(Object matching data)
╭──

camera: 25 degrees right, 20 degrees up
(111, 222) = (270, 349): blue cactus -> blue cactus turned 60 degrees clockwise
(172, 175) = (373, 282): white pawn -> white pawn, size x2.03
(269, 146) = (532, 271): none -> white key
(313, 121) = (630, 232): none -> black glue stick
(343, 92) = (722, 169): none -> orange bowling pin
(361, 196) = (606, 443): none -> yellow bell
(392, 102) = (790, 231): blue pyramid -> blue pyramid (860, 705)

╰──

(ASSIGNMENT) Set down exactly what runs from the line with "(172, 175) = (373, 282): white" to the last line of the data above, including both of those lines and no others.

(EXERCISE RESPONSE)
(172, 175) = (373, 282): white pawn -> white pawn, size x2.03
(269, 146) = (532, 271): none -> white key
(313, 121) = (630, 232): none -> black glue stick
(343, 92) = (722, 169): none -> orange bowling pin
(361, 196) = (606, 443): none -> yellow bell
(392, 102) = (790, 231): blue pyramid -> blue pyramid (860, 705)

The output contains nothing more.